EXERCISE DESCRIPTION — Give the number of lines below that contain the word "camera", and nothing else.

DATASET SECTION —
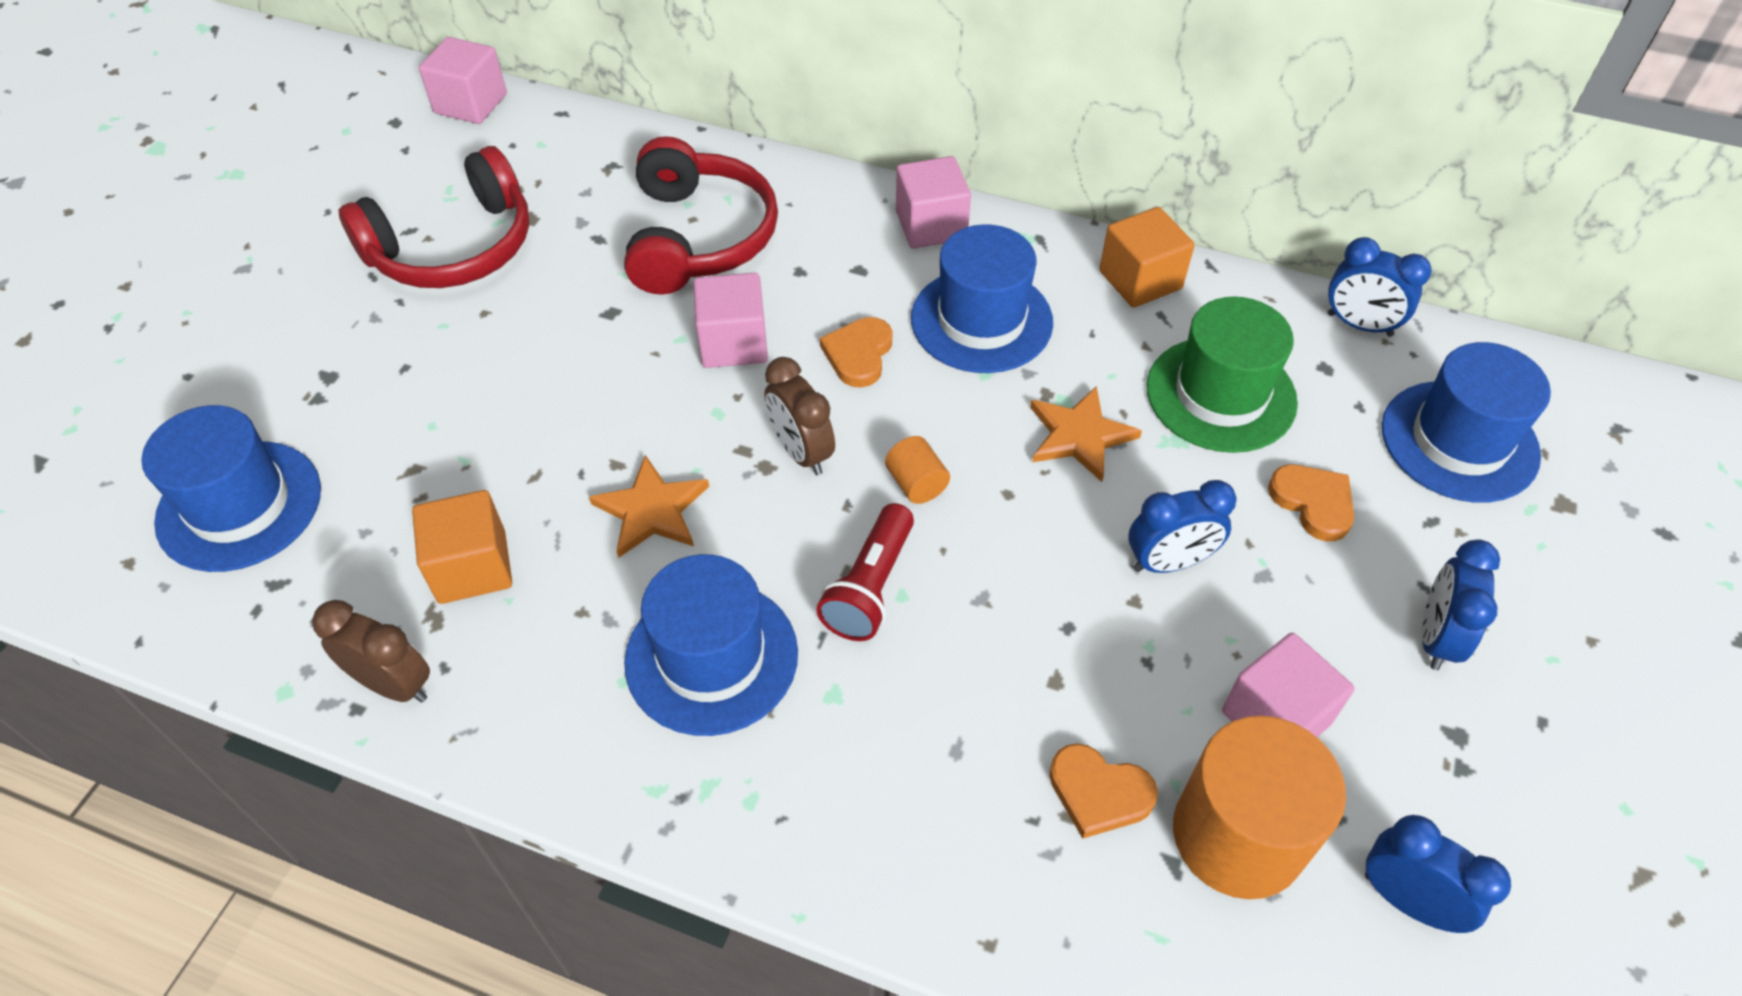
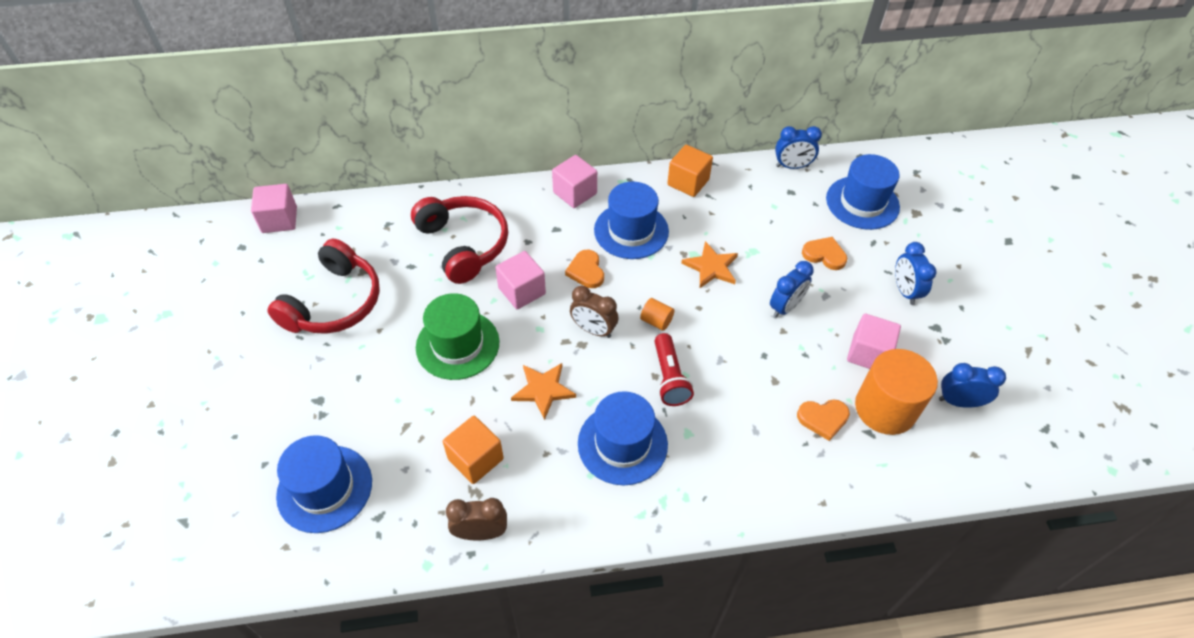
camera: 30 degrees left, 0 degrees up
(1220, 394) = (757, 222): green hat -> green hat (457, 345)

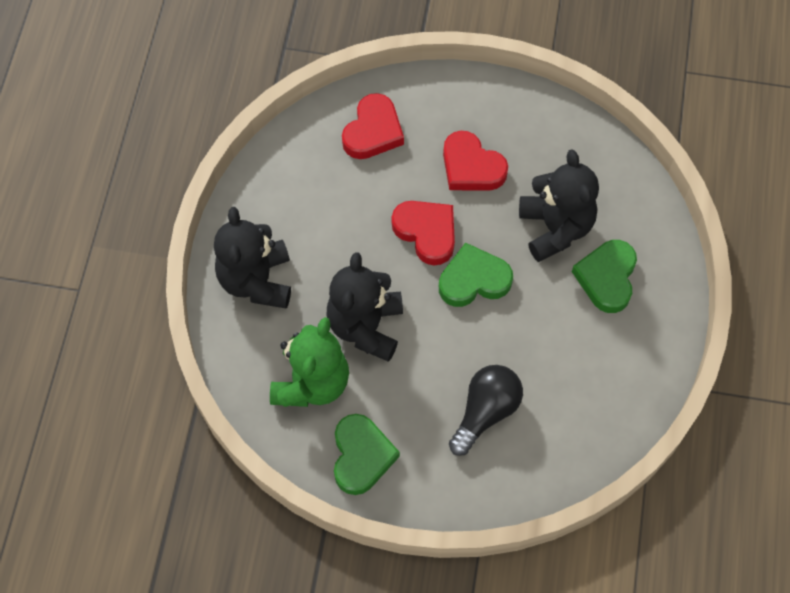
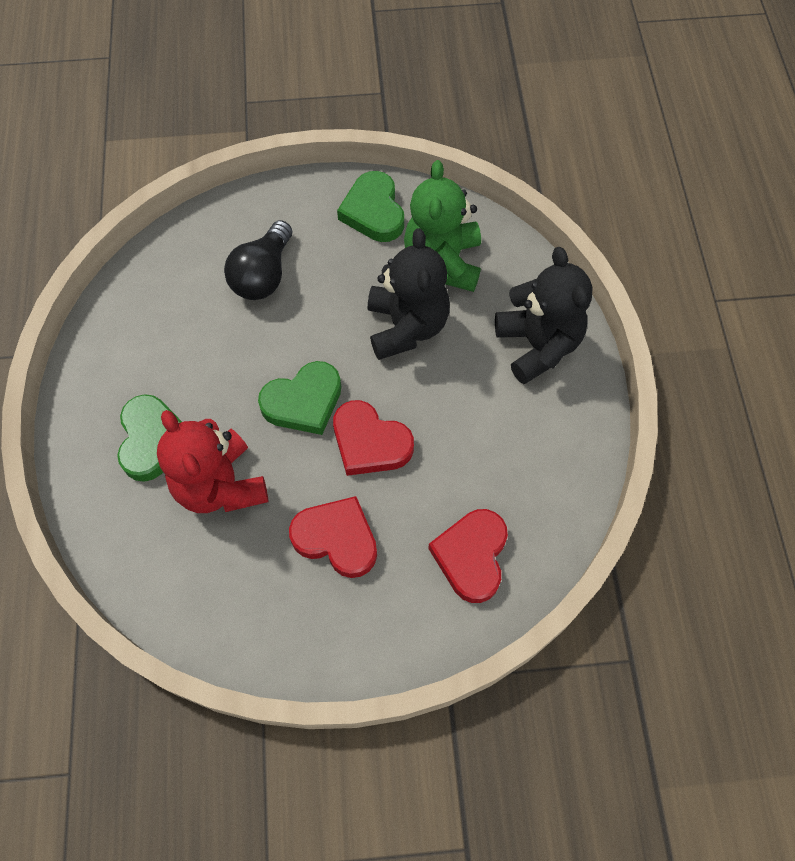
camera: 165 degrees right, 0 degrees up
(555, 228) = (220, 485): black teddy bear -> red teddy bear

SOLUTION TO THIS EXERCISE — 2